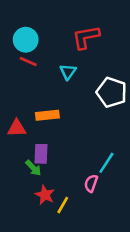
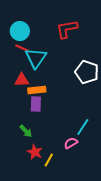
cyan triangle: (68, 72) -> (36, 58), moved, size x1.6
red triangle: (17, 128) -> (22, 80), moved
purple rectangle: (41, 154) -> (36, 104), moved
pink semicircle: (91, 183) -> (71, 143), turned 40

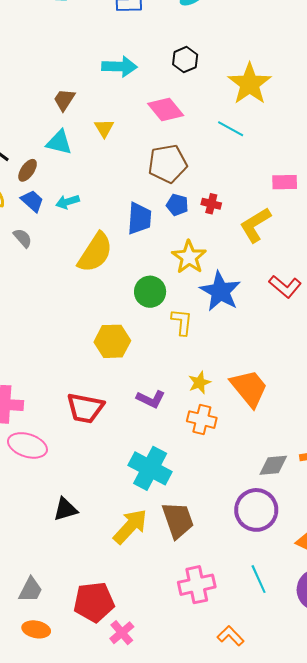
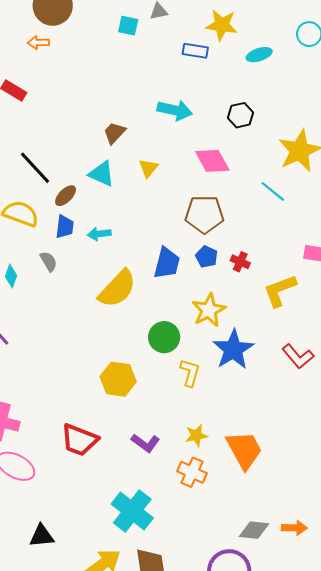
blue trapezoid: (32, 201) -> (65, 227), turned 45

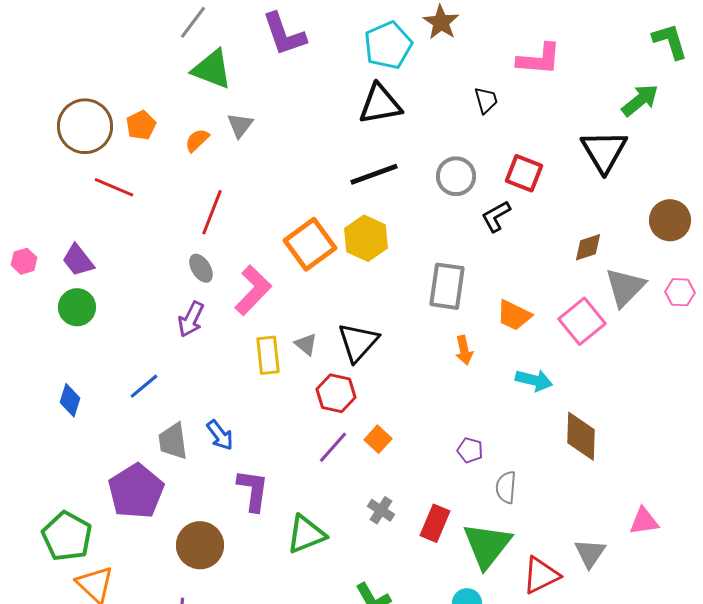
++++++
The entries above should be given again exactly, minus any pictures.

(Reply to the exercise)
cyan triangle: (68, 72) -> (36, 58), moved, size x1.6
red triangle: (17, 128) -> (22, 80), moved
purple rectangle: (41, 154) -> (36, 104), moved
pink semicircle: (91, 183) -> (71, 143), turned 40

blue trapezoid: (32, 201) -> (65, 227), turned 45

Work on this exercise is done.